Extracted records
_ _ _ _ _ _ _
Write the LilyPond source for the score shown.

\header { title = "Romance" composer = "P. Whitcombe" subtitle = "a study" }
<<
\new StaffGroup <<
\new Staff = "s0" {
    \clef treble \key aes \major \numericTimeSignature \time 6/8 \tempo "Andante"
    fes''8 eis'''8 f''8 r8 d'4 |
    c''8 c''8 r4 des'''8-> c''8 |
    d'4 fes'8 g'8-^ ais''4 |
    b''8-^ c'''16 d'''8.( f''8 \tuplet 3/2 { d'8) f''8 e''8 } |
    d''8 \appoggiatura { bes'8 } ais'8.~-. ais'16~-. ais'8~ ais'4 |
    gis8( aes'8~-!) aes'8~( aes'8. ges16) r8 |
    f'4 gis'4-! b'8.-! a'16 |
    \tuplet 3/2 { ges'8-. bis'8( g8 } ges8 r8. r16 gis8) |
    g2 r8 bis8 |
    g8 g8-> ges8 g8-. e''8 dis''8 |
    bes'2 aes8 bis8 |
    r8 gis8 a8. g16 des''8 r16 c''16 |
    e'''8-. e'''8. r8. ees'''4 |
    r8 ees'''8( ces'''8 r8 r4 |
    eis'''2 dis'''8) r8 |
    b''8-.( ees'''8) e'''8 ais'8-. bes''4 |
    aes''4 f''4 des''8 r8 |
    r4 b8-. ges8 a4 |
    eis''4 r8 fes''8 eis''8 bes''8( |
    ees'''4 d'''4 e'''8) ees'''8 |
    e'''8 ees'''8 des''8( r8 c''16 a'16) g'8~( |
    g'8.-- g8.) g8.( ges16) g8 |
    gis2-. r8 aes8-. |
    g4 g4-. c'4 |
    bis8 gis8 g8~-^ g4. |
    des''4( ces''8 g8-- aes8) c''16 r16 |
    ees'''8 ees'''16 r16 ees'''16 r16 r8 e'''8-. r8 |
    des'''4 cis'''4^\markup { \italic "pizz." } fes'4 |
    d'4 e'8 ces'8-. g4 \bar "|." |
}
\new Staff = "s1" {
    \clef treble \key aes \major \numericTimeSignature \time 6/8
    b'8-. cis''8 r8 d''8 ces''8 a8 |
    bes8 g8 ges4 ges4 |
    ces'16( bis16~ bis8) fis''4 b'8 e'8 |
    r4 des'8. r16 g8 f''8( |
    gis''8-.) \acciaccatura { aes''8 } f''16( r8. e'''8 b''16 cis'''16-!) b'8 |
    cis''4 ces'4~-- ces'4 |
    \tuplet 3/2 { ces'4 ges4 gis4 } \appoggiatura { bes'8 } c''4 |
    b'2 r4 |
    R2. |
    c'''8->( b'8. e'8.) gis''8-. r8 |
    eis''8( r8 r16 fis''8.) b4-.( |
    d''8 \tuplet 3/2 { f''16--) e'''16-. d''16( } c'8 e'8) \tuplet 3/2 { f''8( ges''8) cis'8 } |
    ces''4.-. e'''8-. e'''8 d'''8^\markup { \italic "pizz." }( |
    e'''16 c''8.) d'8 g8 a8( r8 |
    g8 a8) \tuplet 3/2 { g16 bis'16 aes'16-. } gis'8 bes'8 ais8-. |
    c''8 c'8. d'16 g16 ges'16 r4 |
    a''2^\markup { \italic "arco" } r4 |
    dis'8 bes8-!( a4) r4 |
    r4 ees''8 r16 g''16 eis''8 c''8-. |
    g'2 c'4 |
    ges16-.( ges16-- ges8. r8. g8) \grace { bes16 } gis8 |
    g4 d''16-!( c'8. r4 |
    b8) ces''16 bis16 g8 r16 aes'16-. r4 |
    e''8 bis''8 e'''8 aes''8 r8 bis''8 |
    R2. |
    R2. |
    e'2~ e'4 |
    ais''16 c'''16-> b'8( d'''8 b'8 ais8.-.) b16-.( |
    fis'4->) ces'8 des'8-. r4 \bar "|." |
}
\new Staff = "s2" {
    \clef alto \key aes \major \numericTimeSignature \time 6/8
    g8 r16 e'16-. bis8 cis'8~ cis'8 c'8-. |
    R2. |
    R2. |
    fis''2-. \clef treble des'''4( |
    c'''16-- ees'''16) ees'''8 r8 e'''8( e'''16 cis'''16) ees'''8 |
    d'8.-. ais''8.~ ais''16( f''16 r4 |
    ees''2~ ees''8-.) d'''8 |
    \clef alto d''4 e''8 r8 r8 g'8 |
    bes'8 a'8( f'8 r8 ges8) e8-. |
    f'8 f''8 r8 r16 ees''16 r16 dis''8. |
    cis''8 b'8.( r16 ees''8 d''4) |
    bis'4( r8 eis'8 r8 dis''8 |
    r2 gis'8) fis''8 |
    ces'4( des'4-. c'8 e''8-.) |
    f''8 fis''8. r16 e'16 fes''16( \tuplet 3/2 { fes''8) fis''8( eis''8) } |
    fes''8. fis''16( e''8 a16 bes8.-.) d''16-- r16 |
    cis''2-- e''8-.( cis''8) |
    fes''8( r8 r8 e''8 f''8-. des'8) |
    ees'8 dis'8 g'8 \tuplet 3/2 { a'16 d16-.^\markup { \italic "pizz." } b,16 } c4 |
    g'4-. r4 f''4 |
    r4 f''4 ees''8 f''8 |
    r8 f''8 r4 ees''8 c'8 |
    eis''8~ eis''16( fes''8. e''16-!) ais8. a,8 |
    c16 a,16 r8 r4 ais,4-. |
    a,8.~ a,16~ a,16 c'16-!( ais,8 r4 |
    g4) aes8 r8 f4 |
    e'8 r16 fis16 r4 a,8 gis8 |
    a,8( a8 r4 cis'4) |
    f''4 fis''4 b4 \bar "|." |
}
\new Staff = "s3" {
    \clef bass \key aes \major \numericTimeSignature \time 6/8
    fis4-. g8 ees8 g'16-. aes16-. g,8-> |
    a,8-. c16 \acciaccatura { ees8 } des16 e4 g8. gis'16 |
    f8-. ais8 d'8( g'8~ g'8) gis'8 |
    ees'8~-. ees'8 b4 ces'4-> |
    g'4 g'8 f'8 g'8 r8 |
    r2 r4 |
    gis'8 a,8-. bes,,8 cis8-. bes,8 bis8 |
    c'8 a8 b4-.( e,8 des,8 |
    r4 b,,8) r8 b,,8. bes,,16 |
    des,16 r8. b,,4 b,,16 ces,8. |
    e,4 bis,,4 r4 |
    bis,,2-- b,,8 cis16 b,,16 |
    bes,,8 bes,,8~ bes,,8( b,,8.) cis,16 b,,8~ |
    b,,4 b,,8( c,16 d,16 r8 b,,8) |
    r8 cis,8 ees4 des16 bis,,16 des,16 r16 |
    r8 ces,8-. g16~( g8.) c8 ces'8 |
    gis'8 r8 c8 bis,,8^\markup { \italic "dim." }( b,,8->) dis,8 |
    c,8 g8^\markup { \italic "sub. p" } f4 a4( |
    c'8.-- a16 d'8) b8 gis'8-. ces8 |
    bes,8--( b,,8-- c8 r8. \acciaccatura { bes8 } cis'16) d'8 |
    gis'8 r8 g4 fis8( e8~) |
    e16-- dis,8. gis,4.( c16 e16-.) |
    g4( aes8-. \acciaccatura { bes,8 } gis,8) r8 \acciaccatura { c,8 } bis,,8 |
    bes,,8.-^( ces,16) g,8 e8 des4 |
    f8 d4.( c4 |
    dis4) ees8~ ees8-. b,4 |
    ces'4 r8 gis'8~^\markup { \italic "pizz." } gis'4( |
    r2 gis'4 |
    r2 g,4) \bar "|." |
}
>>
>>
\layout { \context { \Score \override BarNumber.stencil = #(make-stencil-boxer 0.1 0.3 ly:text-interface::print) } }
_ _ _ _ _ _ _
== WHAT THE TASK REQUIRES ==
Count the lines in the records above that contain the string "acciaccatura", where case counts. Reply with the number alone.

== RESULT OF THE EXERCISE ==
4